The task: Starting with the line that contains "C207: 1000uF (0V, VRAW) -> 470uF (0V, VRAW)" and stopping after the line that contains "U204 pin IN-: +12V -> 0V", return each line below exactly as written, with no others.

Source material:
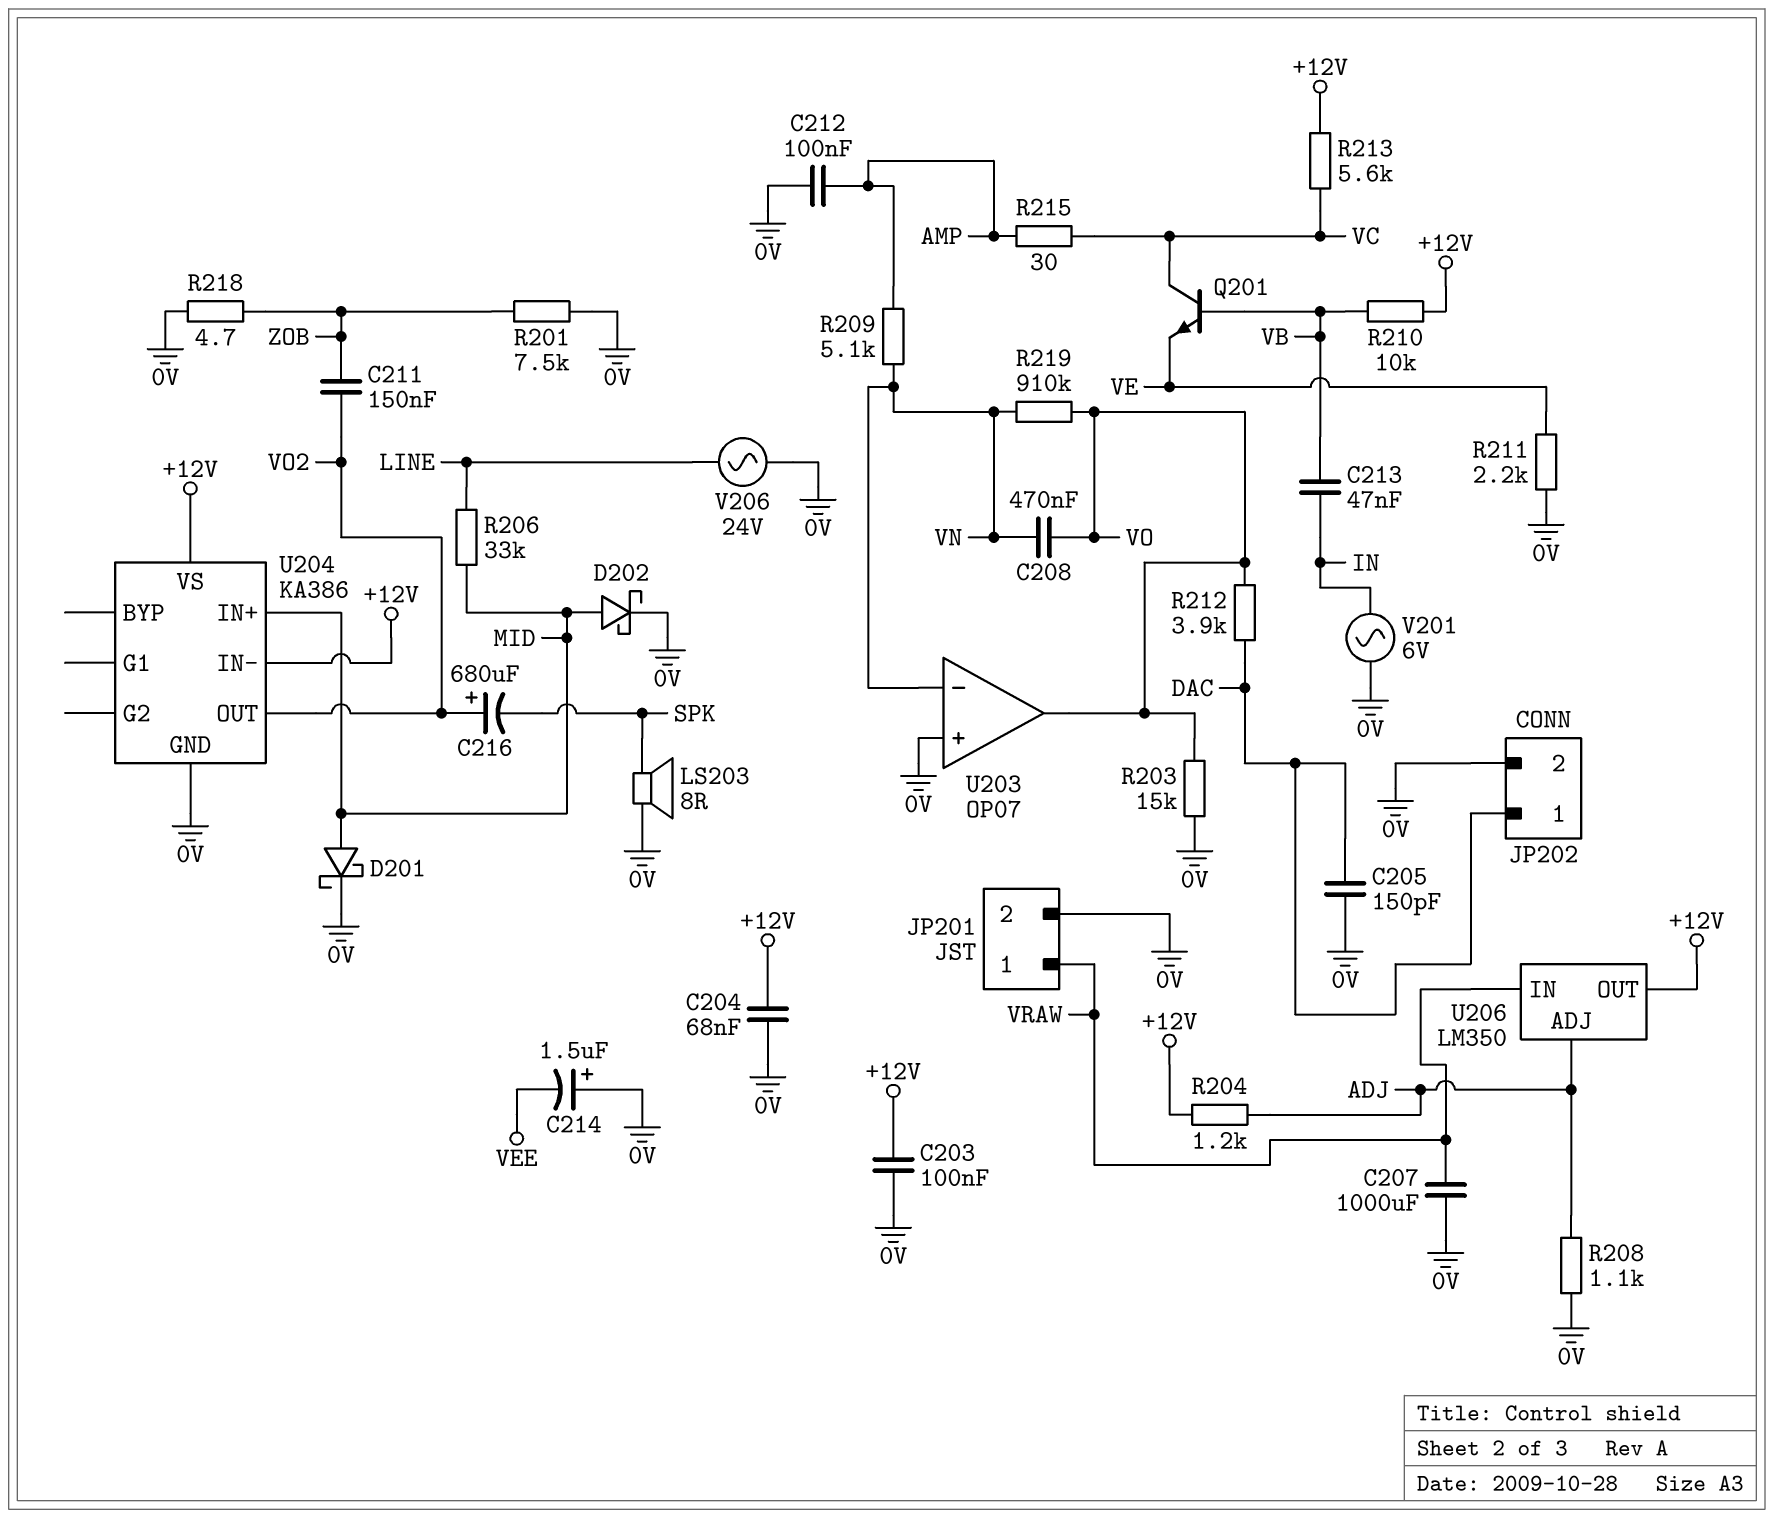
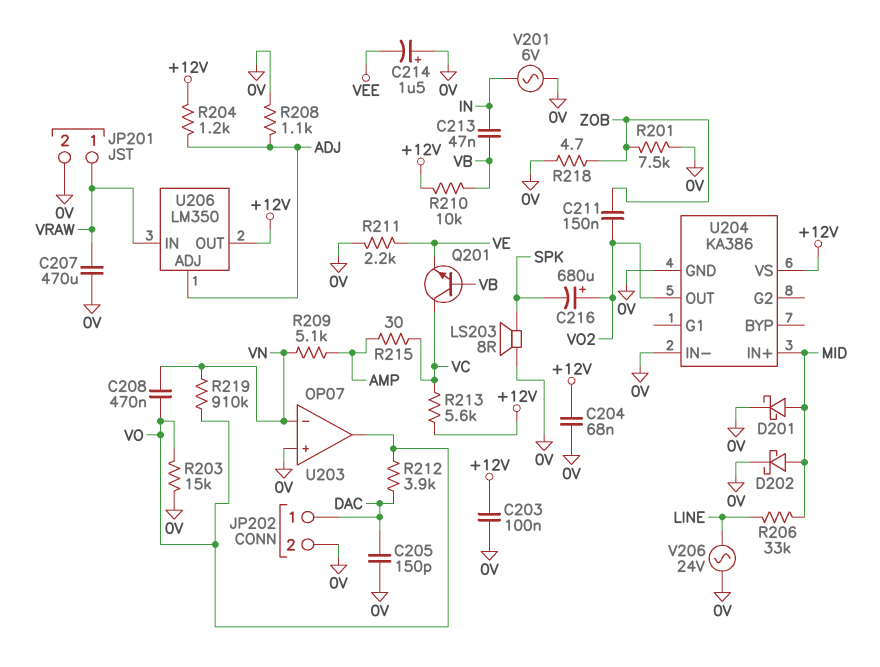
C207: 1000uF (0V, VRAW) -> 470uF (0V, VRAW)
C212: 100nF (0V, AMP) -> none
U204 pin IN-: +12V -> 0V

==

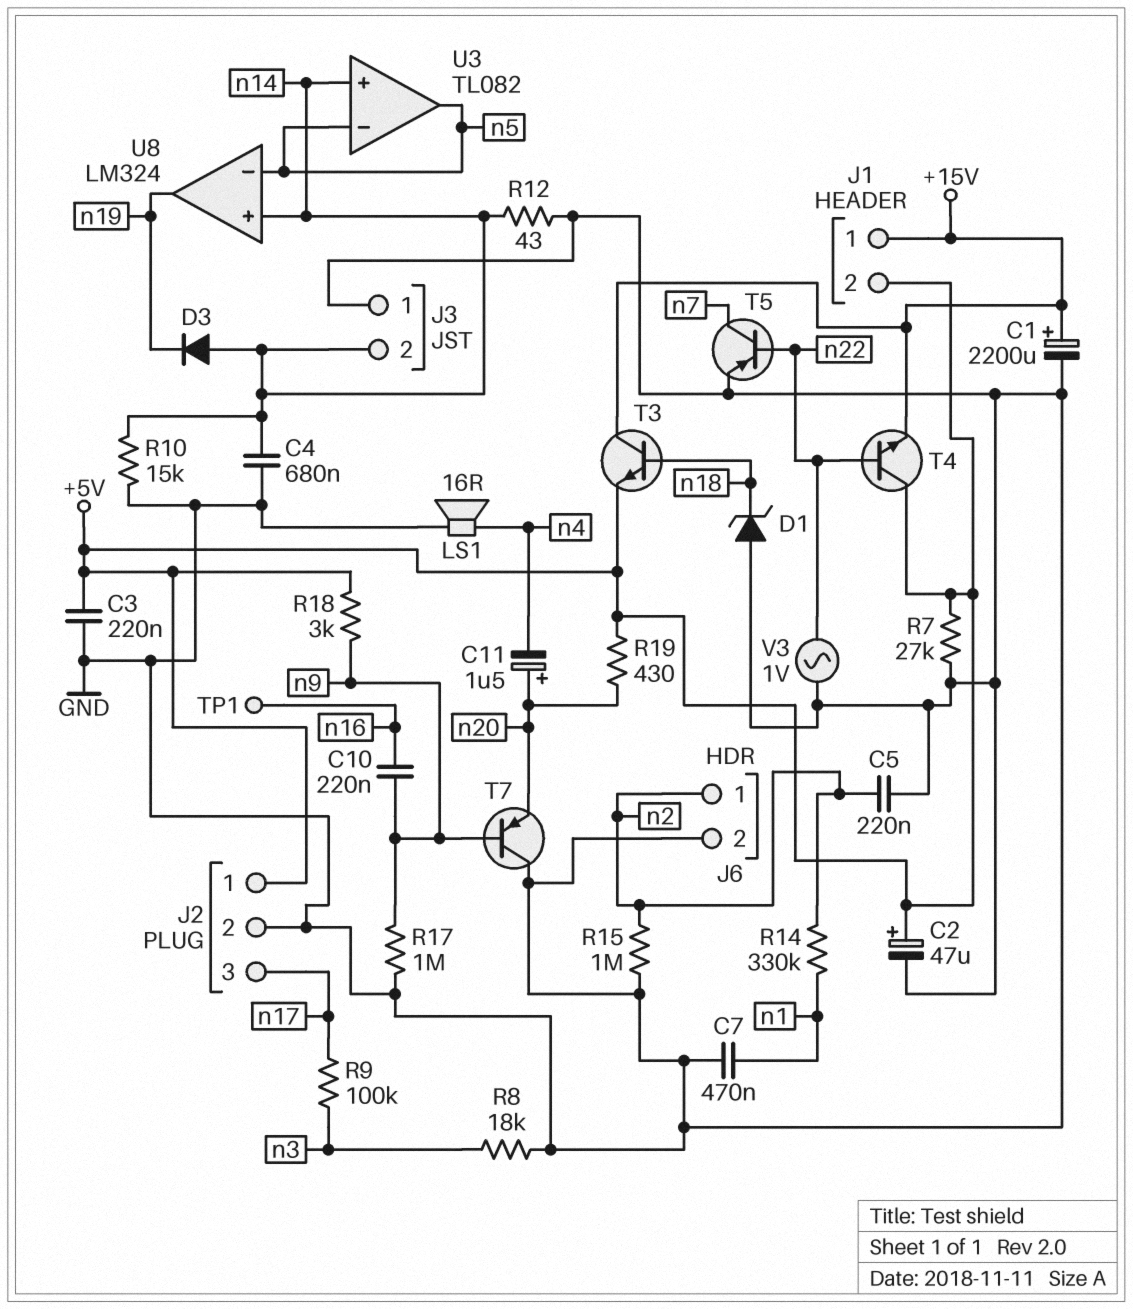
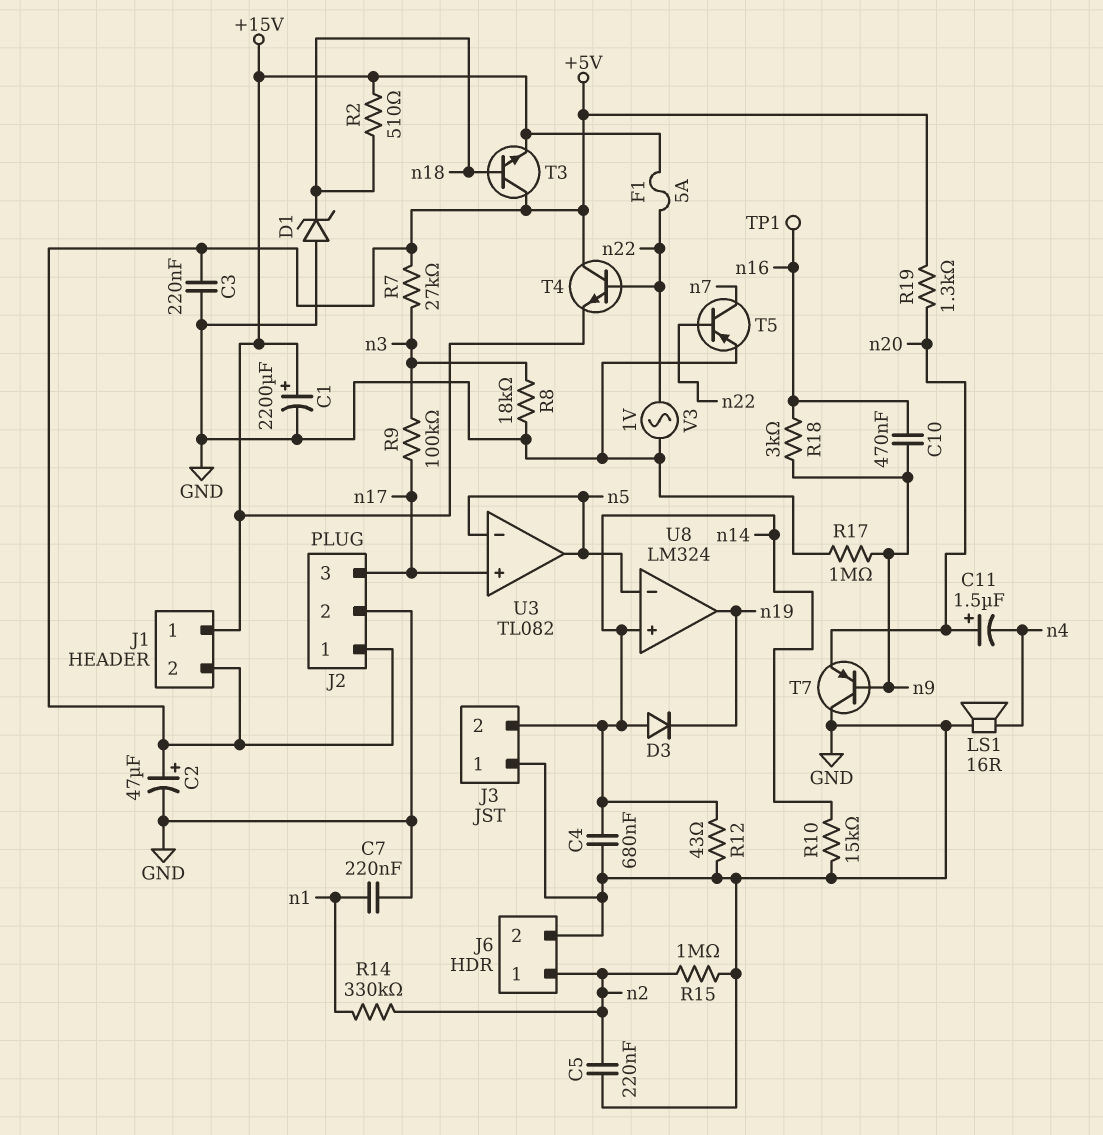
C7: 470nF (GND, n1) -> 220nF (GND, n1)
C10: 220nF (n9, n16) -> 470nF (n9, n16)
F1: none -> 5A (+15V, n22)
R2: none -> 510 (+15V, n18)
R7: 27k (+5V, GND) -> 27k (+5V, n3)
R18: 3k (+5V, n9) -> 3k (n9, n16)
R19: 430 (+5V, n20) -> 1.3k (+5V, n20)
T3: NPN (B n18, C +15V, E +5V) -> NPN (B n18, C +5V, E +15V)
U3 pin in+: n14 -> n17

Answer area:
C207: 1000uF (0V, VRAW) -> 470uF (0V, VRAW)
C212: 100nF (0V, AMP) -> none
U204 pin IN-: +12V -> 0V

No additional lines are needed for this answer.